> _ABOUT THIS TASK_: Copy every line of the records below that holds the word "left".

> _INFORMATION SHOWN_:
--------------------

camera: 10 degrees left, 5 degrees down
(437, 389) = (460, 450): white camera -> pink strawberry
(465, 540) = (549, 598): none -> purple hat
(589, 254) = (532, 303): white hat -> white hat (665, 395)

--------------------

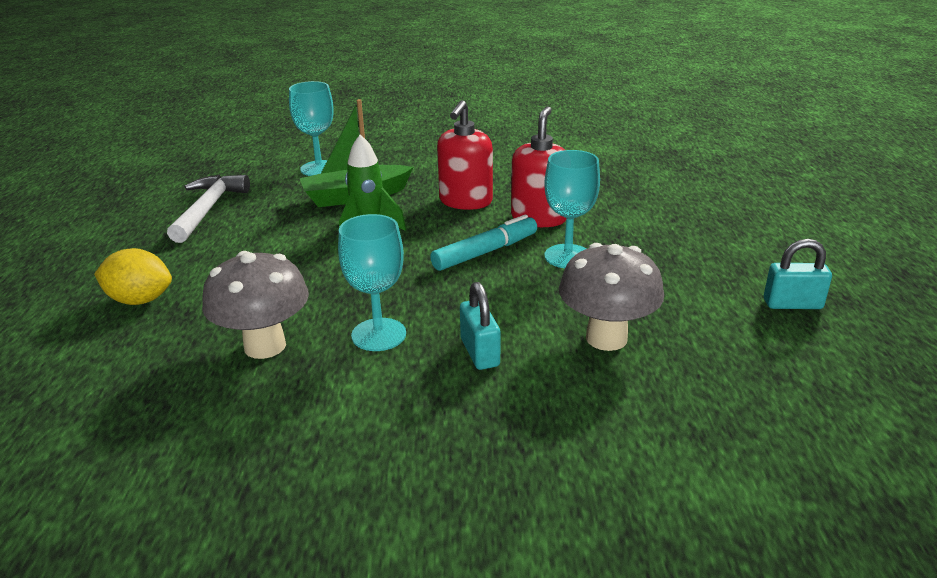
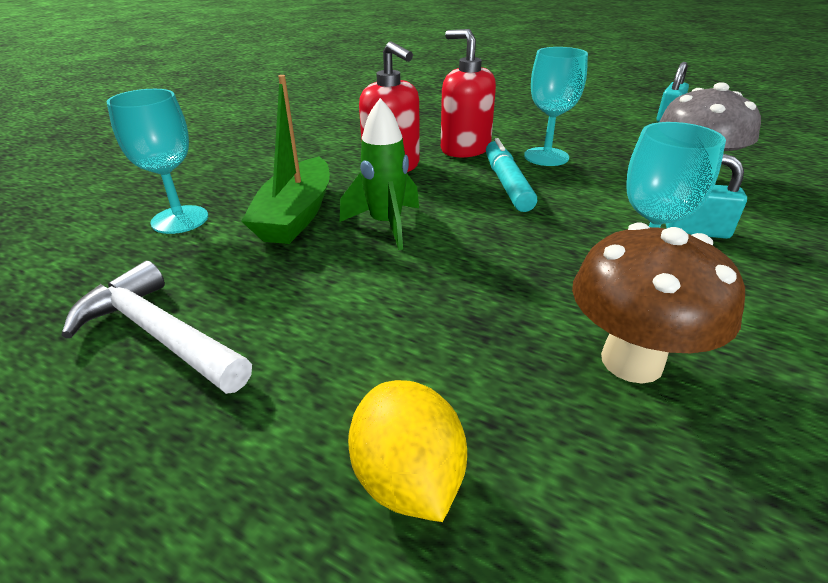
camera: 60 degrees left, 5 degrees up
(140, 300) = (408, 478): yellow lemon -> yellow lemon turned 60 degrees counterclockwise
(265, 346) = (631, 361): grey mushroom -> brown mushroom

--------------------

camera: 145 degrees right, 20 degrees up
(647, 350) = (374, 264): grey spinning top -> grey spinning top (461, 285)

--------------------

> _SOLUTION TO THIS EXERCISE_:
camera: 10 degrees left, 5 degrees down
camera: 60 degrees left, 5 degrees up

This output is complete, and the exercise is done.